**Input data:**

────────

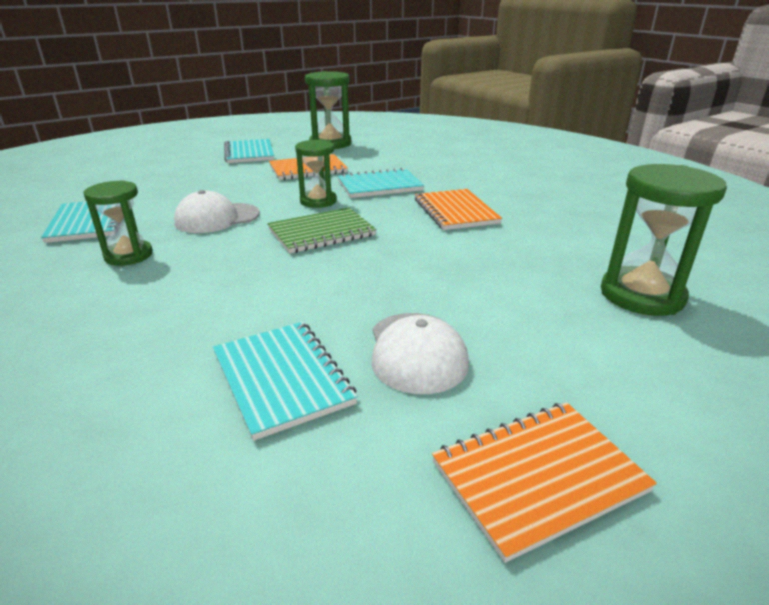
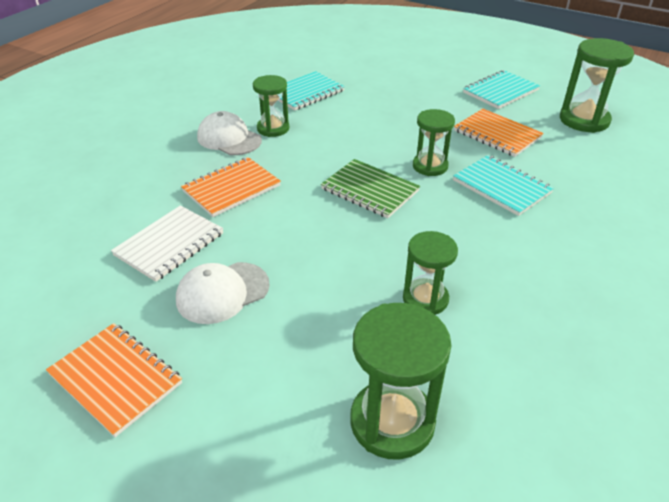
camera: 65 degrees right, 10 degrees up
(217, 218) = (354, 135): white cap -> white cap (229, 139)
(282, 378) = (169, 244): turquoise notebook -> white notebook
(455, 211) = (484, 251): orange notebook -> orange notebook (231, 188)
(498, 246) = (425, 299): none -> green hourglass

────────

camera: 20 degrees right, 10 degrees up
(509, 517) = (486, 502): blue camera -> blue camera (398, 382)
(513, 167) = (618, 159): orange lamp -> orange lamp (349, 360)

────────

**Task instructions:** Copy out all lines of the material containing the word "white".

**Your solution:**
(217, 218) = (354, 135): white cap -> white cap (229, 139)
(282, 378) = (169, 244): turquoise notebook -> white notebook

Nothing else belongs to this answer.